> **The records**:
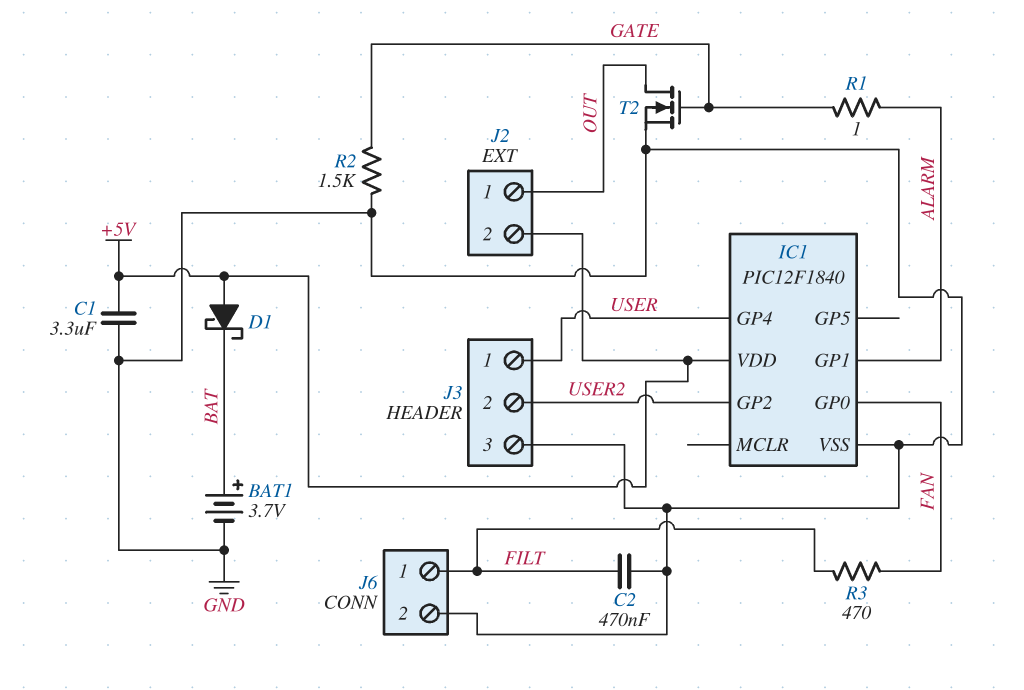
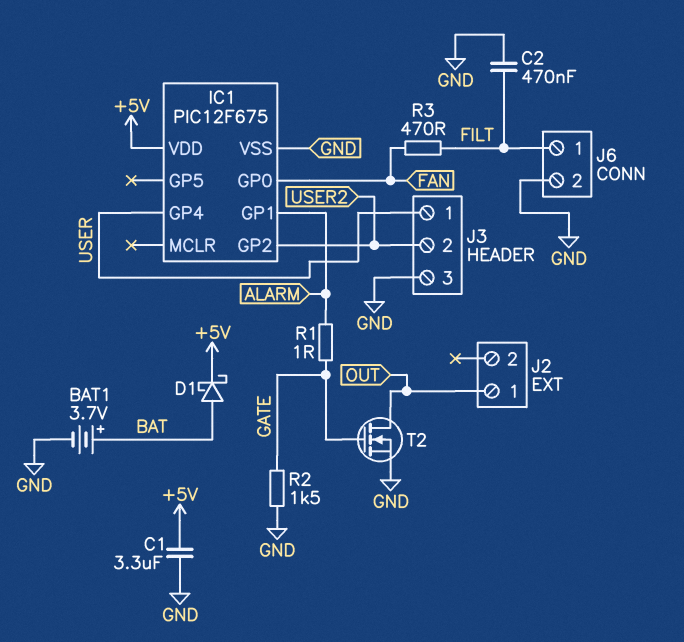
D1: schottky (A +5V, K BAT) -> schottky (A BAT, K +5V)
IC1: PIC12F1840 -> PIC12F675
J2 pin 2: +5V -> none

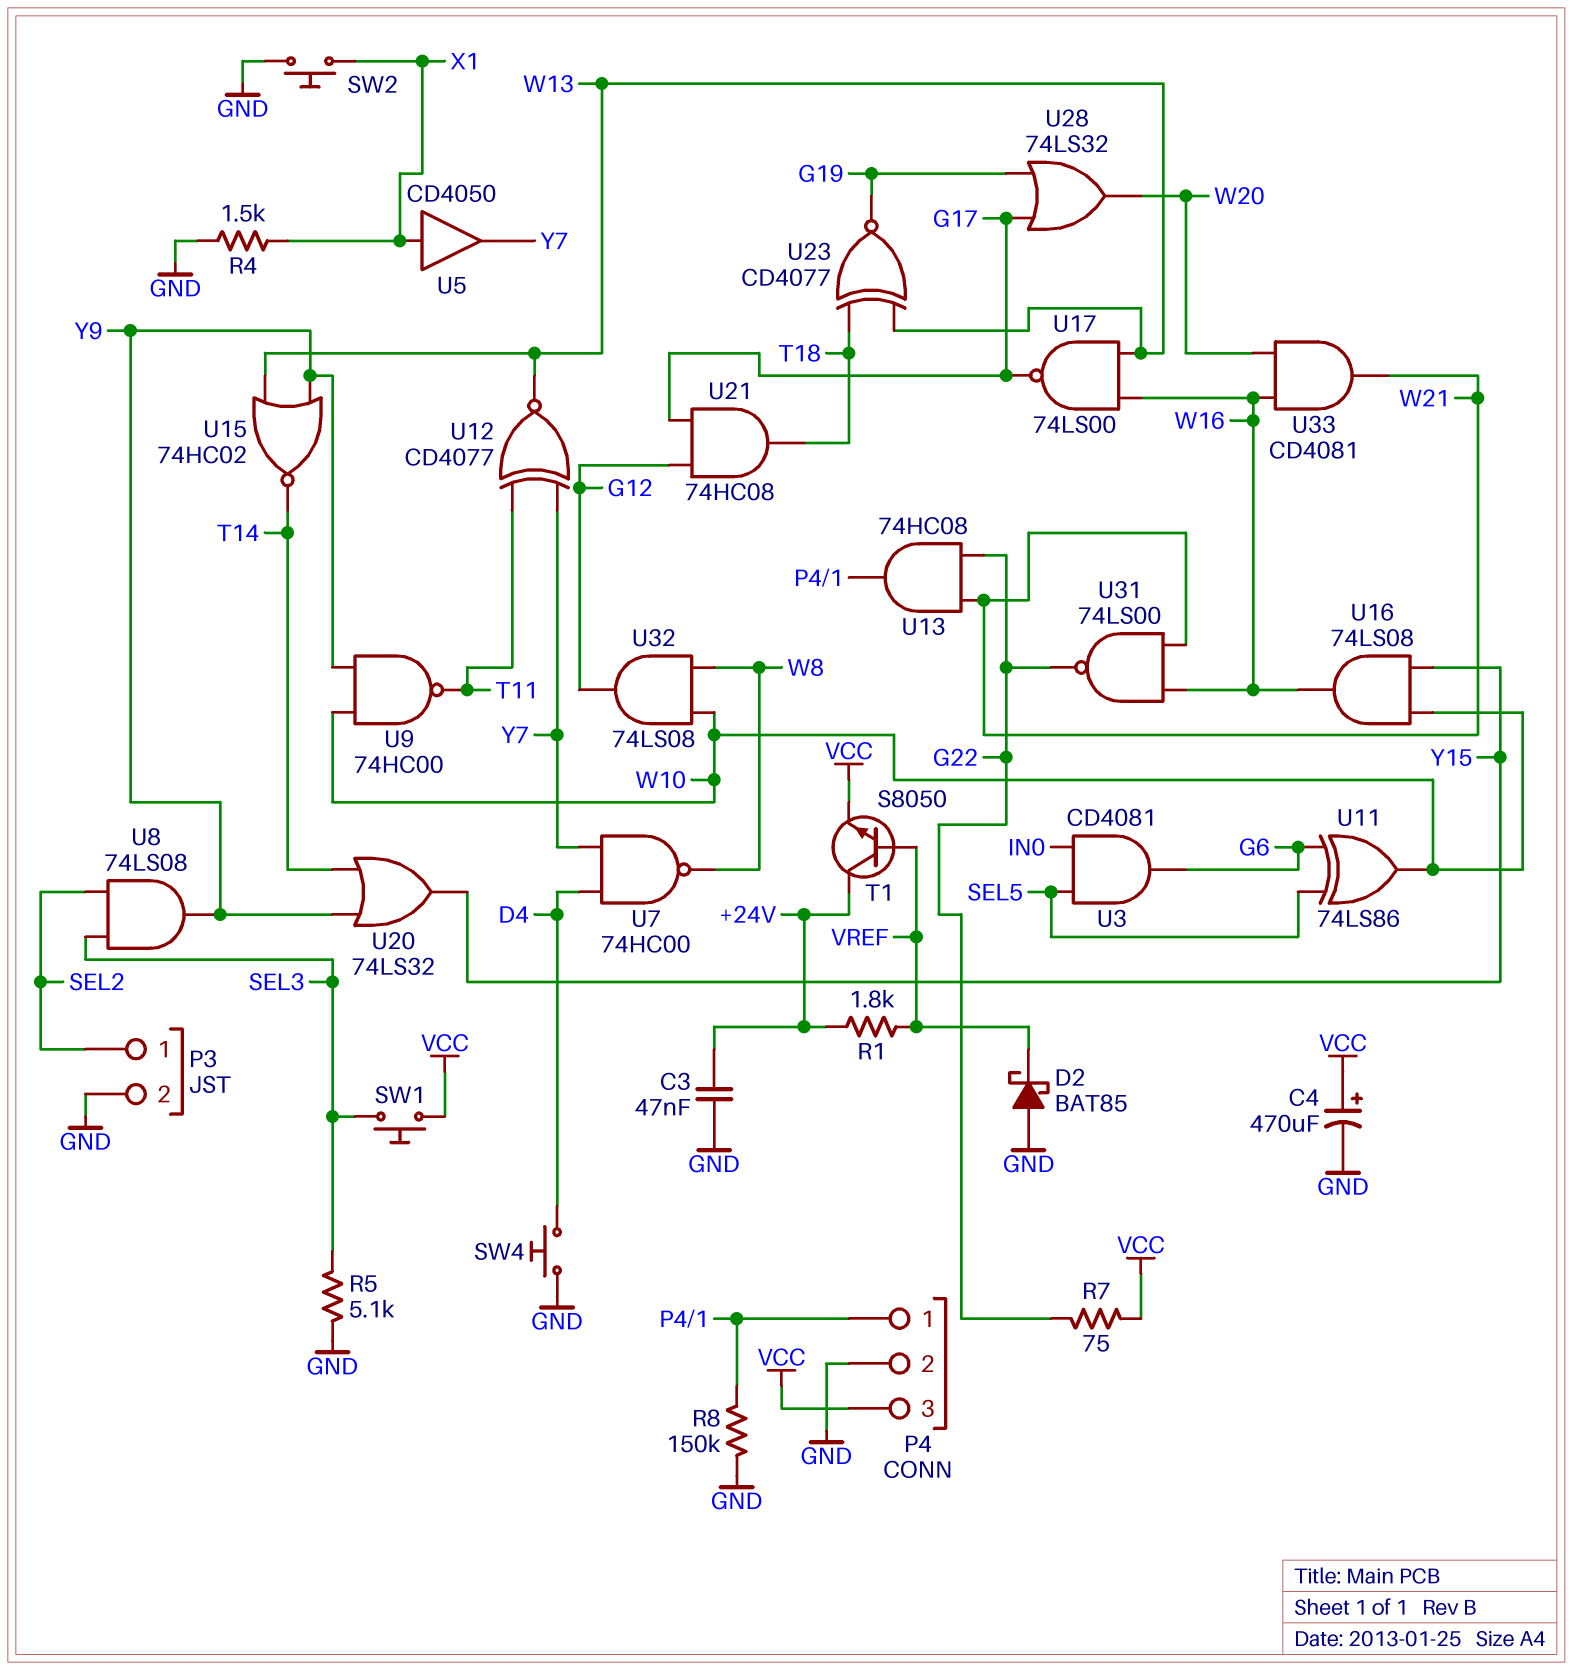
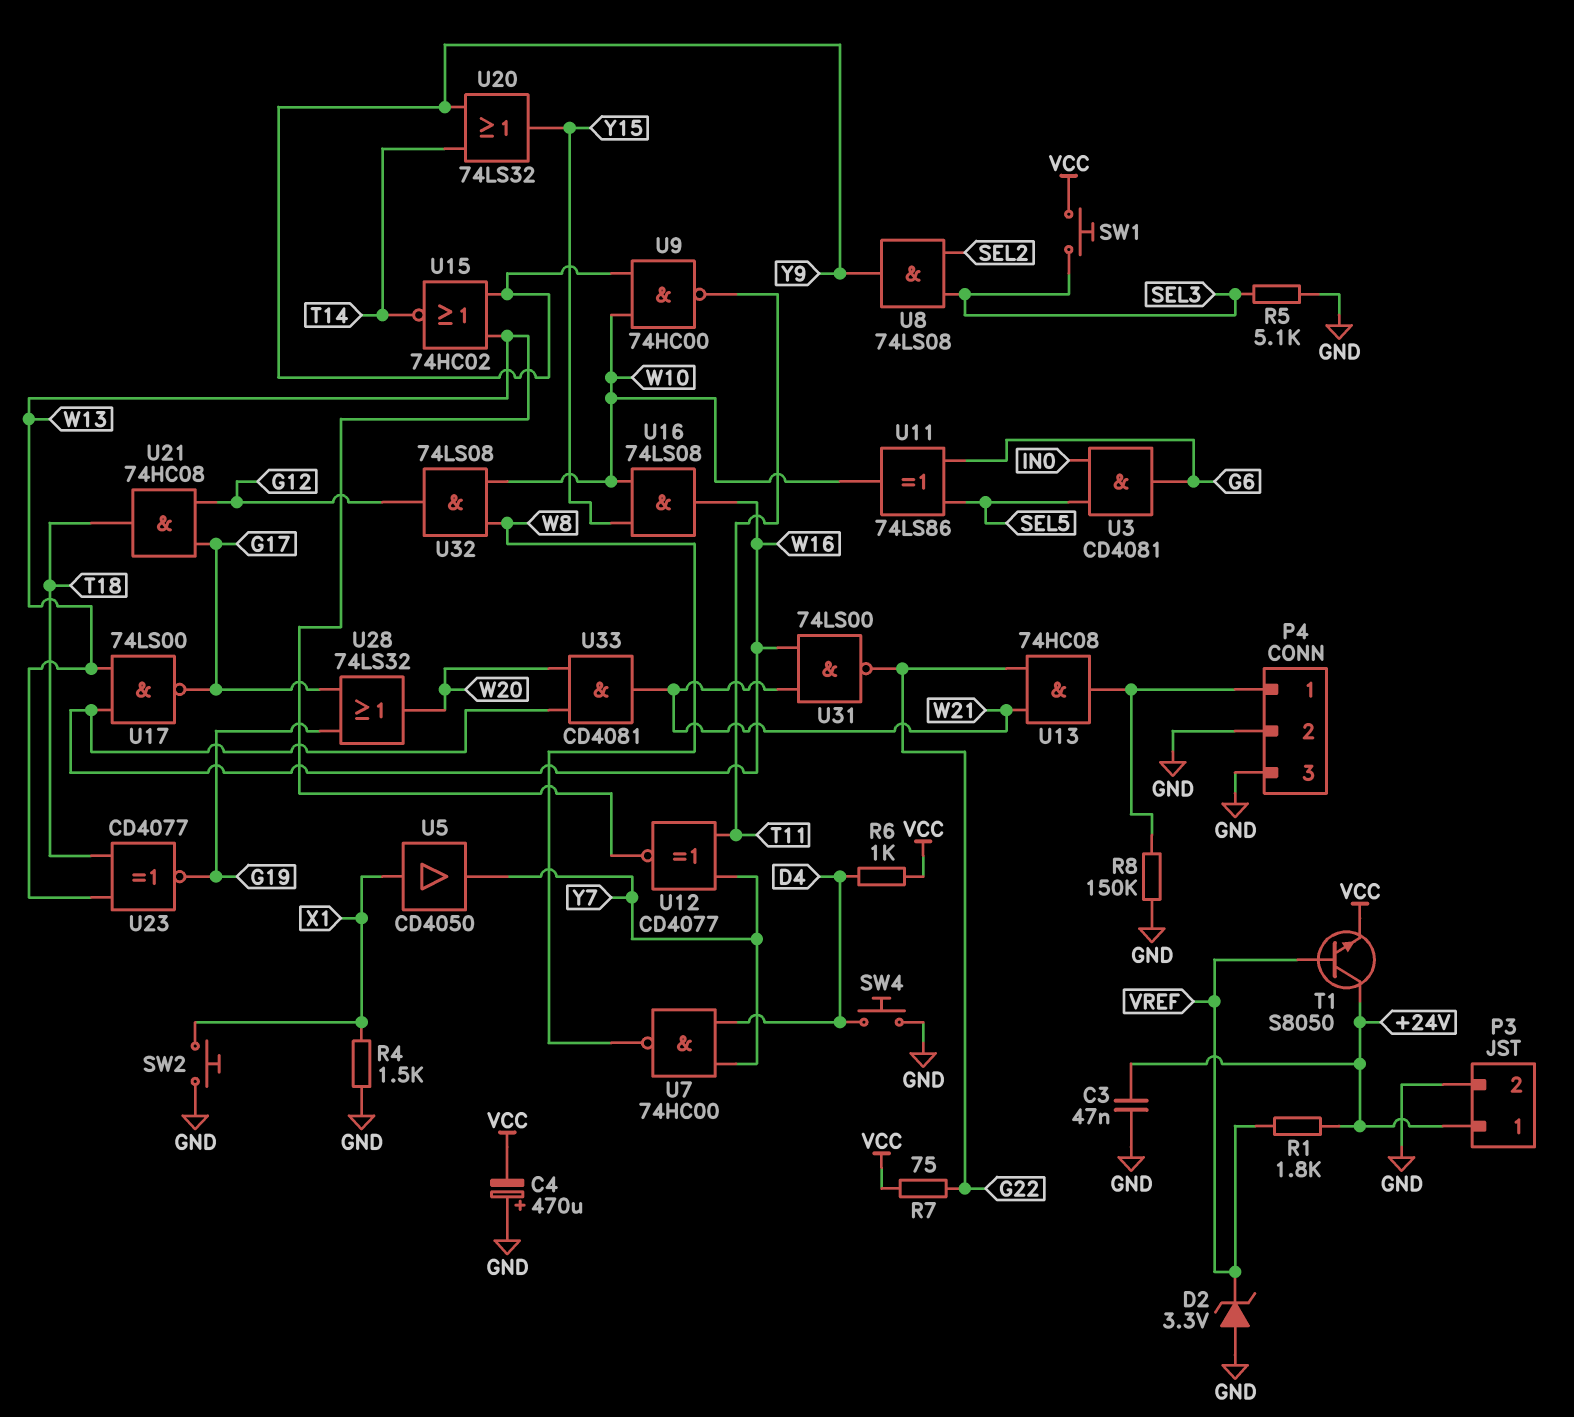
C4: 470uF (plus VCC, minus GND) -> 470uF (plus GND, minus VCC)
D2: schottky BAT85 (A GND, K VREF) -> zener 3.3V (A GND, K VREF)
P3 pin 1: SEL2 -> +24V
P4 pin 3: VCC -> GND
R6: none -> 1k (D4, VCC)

> **Exercise**: Give the entries again without a single change, but with no pictures.

> **The answer**:
D1: schottky (A +5V, K BAT) -> schottky (A BAT, K +5V)
IC1: PIC12F1840 -> PIC12F675
J2 pin 2: +5V -> none

C4: 470uF (plus VCC, minus GND) -> 470uF (plus GND, minus VCC)
D2: schottky BAT85 (A GND, K VREF) -> zener 3.3V (A GND, K VREF)
P3 pin 1: SEL2 -> +24V
P4 pin 3: VCC -> GND
R6: none -> 1k (D4, VCC)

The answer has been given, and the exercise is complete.